- **ASSIGNMENT**
From the entries that follow, extract each line holding the string "black".

- **Object matching data**
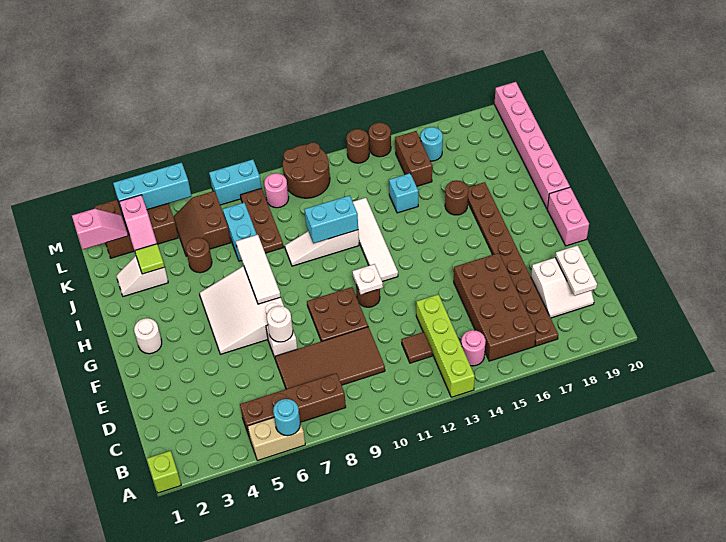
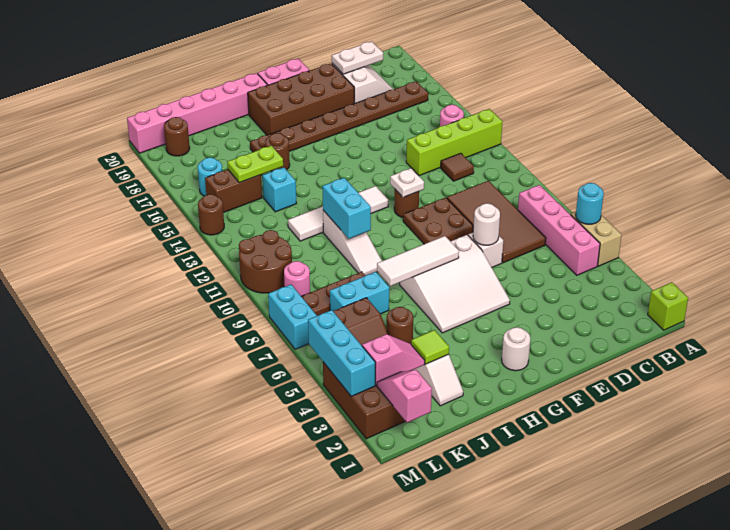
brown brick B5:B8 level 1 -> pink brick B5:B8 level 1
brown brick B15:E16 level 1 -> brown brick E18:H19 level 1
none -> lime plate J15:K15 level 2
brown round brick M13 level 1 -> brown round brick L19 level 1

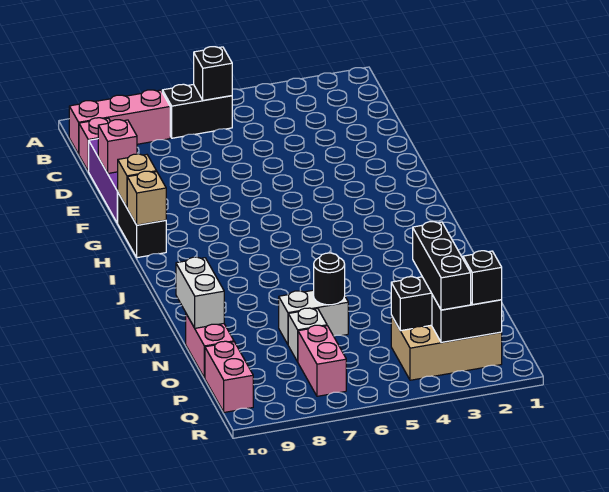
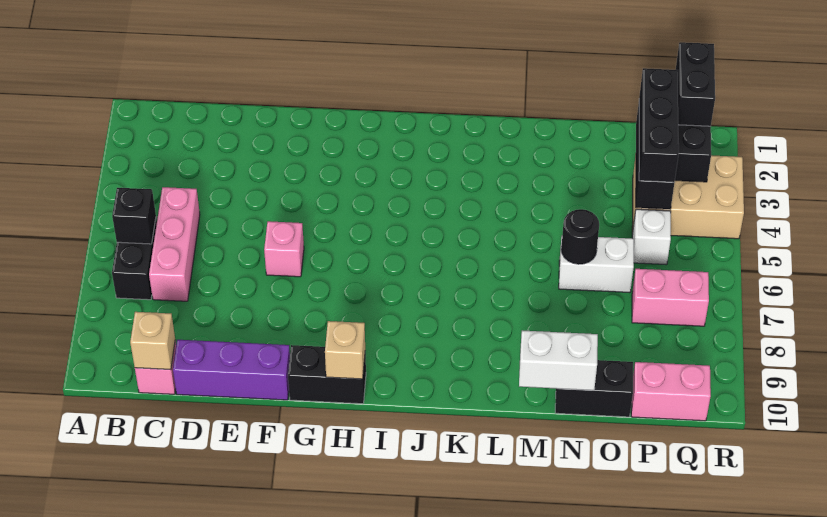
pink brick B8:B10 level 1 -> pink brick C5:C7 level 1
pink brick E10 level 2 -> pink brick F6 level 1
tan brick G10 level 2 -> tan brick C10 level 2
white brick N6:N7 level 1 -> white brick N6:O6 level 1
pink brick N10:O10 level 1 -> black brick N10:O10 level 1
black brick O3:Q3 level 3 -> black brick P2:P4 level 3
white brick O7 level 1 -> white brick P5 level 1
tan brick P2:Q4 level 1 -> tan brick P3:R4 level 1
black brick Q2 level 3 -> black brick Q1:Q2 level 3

- **SOLUTION**
pink brick N10:O10 level 1 -> black brick N10:O10 level 1
black brick O3:Q3 level 3 -> black brick P2:P4 level 3
black brick Q2 level 3 -> black brick Q1:Q2 level 3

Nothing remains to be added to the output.